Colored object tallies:
**********
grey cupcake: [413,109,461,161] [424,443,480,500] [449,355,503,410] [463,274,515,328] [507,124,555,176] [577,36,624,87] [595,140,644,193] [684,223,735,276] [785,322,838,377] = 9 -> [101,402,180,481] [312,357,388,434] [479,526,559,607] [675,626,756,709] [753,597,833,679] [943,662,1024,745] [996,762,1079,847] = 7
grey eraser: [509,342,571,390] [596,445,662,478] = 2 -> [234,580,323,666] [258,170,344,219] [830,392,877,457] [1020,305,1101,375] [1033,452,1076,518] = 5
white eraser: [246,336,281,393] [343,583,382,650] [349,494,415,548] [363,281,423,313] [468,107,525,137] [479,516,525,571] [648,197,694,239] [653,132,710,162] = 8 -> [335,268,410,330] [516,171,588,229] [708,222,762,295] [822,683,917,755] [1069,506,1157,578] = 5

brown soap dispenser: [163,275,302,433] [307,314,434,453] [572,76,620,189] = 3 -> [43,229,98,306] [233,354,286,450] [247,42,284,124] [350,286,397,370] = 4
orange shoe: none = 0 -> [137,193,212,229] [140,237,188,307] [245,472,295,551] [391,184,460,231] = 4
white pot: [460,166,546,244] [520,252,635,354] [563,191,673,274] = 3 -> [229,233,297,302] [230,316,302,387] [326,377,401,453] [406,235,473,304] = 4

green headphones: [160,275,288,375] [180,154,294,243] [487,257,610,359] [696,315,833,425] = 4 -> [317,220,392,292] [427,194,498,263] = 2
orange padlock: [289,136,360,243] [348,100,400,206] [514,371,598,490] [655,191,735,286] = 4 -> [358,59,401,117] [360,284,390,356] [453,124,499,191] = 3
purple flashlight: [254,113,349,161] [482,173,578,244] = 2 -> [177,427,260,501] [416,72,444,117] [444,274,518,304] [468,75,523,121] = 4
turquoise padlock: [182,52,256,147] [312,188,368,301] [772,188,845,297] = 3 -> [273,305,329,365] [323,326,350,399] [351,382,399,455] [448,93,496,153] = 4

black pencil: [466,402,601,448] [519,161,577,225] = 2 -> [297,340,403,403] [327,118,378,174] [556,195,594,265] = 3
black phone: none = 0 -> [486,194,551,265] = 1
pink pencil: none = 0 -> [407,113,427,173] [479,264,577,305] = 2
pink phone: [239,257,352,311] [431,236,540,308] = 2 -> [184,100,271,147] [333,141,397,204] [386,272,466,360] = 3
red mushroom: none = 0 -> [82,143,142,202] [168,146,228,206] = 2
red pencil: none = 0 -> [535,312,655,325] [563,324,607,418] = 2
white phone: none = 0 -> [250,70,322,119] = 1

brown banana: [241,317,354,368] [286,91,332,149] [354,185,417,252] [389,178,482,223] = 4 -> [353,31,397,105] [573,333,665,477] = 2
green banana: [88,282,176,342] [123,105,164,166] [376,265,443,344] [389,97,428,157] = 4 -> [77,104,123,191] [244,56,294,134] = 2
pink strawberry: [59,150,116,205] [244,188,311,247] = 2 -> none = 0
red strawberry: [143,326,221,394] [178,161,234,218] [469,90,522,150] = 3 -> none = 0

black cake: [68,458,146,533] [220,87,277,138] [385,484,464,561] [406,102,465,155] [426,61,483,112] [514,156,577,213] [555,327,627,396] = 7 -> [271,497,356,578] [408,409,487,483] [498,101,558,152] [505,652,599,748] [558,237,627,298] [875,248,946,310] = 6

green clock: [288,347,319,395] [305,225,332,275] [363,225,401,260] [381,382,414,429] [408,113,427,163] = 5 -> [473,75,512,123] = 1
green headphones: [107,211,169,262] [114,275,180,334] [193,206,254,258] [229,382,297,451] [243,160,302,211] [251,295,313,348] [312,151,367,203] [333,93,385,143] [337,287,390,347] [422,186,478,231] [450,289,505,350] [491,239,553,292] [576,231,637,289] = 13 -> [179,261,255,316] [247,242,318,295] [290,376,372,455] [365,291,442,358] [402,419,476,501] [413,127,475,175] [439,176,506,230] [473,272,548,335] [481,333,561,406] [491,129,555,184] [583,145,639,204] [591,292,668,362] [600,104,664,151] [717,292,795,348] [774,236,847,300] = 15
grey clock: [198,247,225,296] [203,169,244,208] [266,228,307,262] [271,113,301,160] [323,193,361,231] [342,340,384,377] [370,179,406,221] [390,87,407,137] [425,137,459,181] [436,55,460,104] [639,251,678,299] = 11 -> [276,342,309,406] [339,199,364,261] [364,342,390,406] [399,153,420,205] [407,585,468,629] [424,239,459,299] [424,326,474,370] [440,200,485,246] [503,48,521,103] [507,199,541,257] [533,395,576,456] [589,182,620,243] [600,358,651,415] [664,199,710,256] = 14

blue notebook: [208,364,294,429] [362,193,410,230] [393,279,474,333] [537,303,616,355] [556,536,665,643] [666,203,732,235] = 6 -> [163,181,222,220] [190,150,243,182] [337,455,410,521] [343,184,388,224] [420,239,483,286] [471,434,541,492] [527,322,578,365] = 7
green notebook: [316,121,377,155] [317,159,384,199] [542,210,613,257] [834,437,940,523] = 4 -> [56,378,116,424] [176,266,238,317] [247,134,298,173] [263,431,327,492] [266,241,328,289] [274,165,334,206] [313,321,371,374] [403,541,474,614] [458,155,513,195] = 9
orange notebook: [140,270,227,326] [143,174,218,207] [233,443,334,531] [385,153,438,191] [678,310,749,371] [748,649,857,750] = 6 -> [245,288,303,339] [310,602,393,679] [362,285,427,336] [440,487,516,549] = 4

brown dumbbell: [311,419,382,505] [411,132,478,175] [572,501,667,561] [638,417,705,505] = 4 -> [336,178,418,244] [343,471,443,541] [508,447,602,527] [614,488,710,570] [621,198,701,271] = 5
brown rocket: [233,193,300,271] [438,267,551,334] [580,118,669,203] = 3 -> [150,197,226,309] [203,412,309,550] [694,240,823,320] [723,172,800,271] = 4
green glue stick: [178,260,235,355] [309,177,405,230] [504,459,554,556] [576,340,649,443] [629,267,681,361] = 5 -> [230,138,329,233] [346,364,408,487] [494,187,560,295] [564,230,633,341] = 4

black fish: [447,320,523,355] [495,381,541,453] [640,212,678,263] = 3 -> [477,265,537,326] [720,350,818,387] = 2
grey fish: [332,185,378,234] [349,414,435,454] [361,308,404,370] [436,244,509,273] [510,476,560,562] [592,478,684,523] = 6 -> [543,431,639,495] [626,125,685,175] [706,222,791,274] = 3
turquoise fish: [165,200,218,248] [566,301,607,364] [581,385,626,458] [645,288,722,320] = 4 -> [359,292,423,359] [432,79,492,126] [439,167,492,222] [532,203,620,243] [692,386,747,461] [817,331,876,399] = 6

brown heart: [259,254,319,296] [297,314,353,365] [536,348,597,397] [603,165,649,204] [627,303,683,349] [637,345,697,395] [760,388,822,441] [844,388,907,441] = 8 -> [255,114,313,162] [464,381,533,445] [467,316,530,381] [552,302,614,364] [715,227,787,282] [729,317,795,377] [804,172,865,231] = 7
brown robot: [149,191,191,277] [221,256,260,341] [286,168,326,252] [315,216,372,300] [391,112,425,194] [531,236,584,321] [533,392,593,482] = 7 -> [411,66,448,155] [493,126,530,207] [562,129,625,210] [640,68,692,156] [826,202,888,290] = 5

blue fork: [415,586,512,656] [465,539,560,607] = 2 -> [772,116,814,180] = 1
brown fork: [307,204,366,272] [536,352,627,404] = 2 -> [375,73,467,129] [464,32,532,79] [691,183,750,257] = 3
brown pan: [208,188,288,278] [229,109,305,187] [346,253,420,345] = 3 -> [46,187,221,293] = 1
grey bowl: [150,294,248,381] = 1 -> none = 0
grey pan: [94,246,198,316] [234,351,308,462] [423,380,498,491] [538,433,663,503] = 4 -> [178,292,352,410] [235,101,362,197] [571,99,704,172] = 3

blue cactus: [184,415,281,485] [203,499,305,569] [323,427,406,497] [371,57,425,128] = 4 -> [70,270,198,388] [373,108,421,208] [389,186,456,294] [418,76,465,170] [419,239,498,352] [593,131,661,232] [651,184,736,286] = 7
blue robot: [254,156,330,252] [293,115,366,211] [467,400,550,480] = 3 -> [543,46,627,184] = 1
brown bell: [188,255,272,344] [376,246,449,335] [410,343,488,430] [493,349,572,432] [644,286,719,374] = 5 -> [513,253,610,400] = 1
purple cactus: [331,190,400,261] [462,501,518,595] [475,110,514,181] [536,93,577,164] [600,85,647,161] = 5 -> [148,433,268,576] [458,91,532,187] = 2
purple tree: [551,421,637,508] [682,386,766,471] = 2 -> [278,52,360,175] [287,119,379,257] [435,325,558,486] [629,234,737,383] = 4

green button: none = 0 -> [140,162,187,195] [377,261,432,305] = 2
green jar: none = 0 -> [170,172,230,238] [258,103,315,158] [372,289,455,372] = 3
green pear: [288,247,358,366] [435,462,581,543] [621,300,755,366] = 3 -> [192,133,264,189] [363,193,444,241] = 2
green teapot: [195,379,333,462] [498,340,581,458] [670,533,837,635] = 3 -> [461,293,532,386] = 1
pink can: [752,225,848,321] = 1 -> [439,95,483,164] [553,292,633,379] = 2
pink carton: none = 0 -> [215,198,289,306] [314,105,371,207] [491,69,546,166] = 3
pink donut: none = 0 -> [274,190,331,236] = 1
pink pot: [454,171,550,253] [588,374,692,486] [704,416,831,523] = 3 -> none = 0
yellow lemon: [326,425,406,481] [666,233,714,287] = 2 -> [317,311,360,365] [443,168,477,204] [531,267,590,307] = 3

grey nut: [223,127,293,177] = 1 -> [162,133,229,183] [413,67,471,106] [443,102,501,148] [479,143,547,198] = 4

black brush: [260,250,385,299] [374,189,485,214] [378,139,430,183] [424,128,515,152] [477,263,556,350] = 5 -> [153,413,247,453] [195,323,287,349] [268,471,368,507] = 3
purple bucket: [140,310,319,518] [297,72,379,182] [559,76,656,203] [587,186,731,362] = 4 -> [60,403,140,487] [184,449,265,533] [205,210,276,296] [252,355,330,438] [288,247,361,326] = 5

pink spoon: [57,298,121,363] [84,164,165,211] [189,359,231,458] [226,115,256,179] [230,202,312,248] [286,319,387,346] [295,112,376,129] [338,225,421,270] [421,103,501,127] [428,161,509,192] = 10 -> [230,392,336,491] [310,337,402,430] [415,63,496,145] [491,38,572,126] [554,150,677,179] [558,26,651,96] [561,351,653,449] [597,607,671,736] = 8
**********
#### EXERCISE DIRECTIONS:
Write down every line of the data above that includes the string "banana".

#### WRITTEN REPLY:
brown banana: [241,317,354,368] [286,91,332,149] [354,185,417,252] [389,178,482,223] = 4 -> [353,31,397,105] [573,333,665,477] = 2
green banana: [88,282,176,342] [123,105,164,166] [376,265,443,344] [389,97,428,157] = 4 -> [77,104,123,191] [244,56,294,134] = 2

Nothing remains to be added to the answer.